╭─ Extracted information

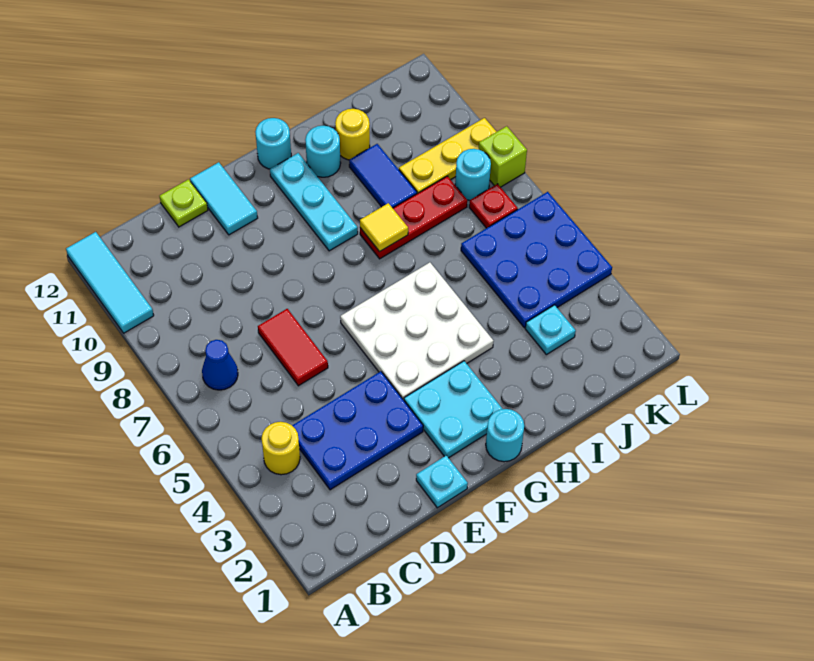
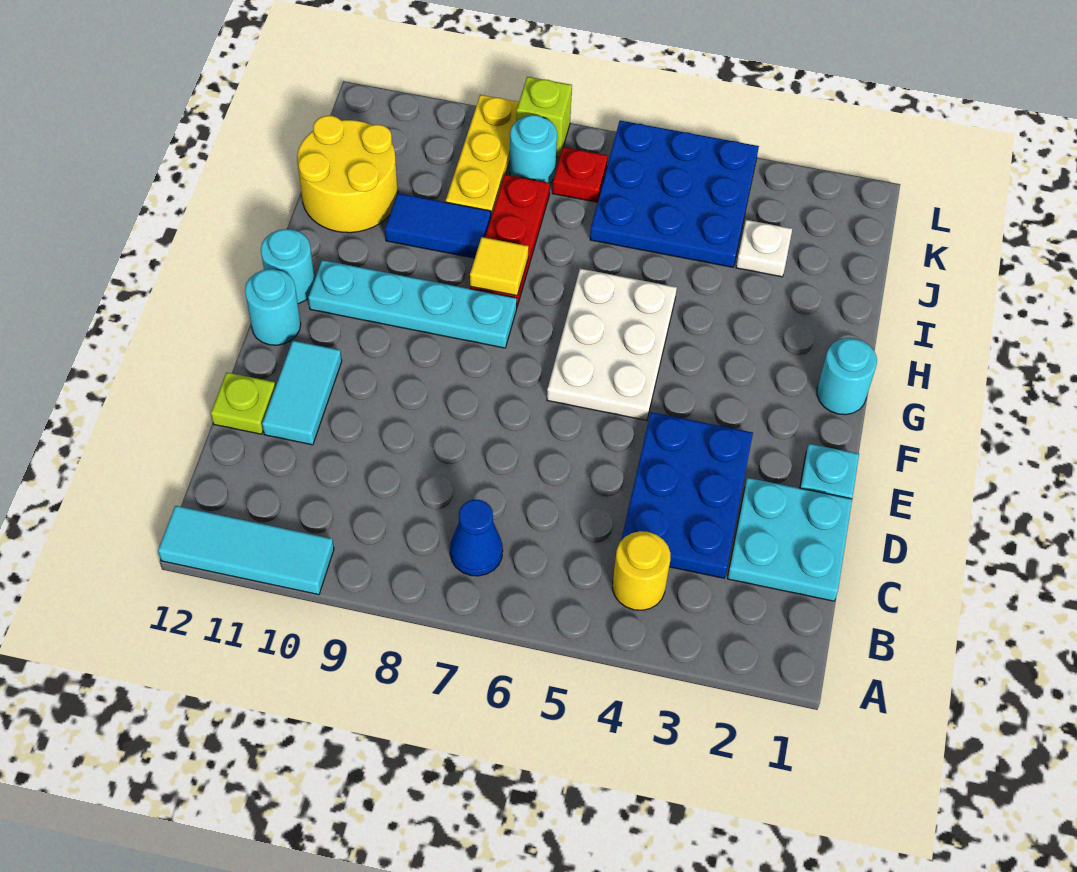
red tile D6:D7 level 1 -> none
cyan tile E11:E12 level 1 -> cyan tile D11:E11 level 1
cyan plate F2:G3 level 1 -> cyan plate C1:D2 level 1
white plate F4:H6 level 1 -> white plate F5:H6 level 1
cyan plate G9:G11 level 1 -> cyan plate G8:G11 level 1
cyan round brick H11 level 1 -> cyan round brick F12 level 1
yellow round brick I11 level 1 -> yellow round brick I11:J12 level 1
cyan plate J3 level 1 -> white plate J3 level 1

╰─

# What you should do
Skip the images and restate each record above word for word.

# Solution to the problem
red tile D6:D7 level 1 -> none
cyan tile E11:E12 level 1 -> cyan tile D11:E11 level 1
cyan plate F2:G3 level 1 -> cyan plate C1:D2 level 1
white plate F4:H6 level 1 -> white plate F5:H6 level 1
cyan plate G9:G11 level 1 -> cyan plate G8:G11 level 1
cyan round brick H11 level 1 -> cyan round brick F12 level 1
yellow round brick I11 level 1 -> yellow round brick I11:J12 level 1
cyan plate J3 level 1 -> white plate J3 level 1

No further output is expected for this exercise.